§ **Aim of the exercise**: Transcribe the rest of the listing below, starting with the line that contains "yellow banana [815,390,900,422]" and ending with the last line, exactly as written.

§ **Dataset excerpt**:
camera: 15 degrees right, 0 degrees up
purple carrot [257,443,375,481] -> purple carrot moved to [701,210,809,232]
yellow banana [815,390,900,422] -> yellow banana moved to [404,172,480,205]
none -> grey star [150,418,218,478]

§ **Result**:
yellow banana [815,390,900,422] -> yellow banana moved to [404,172,480,205]
none -> grey star [150,418,218,478]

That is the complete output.